Set out exactly every line of the entries below, starting at the line that holds "camera: 70 degrees right, 15 degrees down" and stopping after the line that holds "black car [381,557,490,713]".

── Supplied data

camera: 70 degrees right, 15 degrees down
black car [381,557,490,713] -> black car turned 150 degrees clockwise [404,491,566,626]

────
── Supplied data

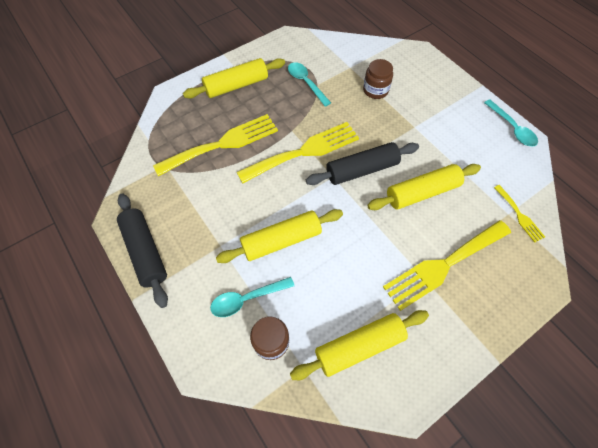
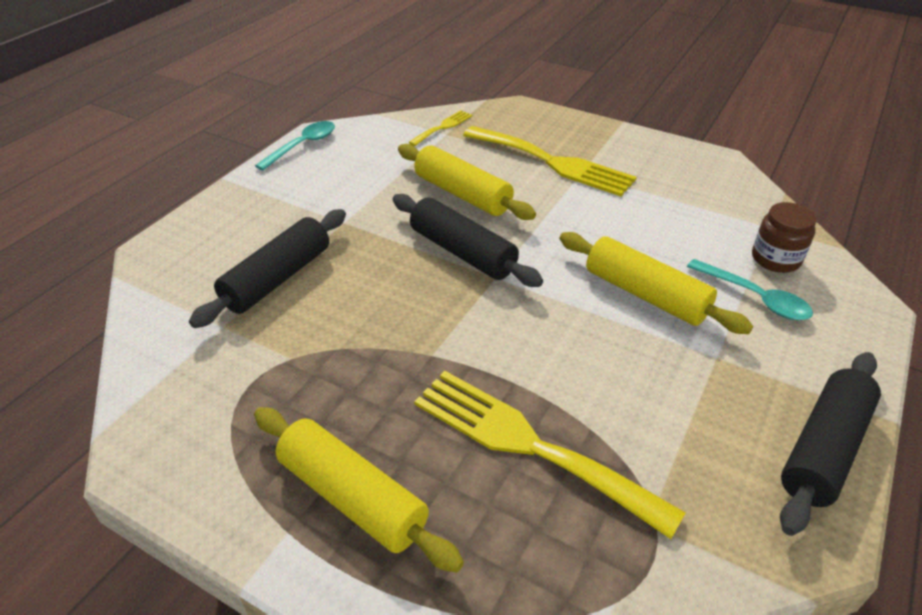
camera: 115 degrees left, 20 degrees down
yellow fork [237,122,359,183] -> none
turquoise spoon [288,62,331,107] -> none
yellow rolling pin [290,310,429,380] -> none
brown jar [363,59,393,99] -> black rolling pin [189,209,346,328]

────

Solution below:
camera: 70 degrees right, 15 degrees down
black car [381,557,490,713] -> black car turned 150 degrees clockwise [404,491,566,626]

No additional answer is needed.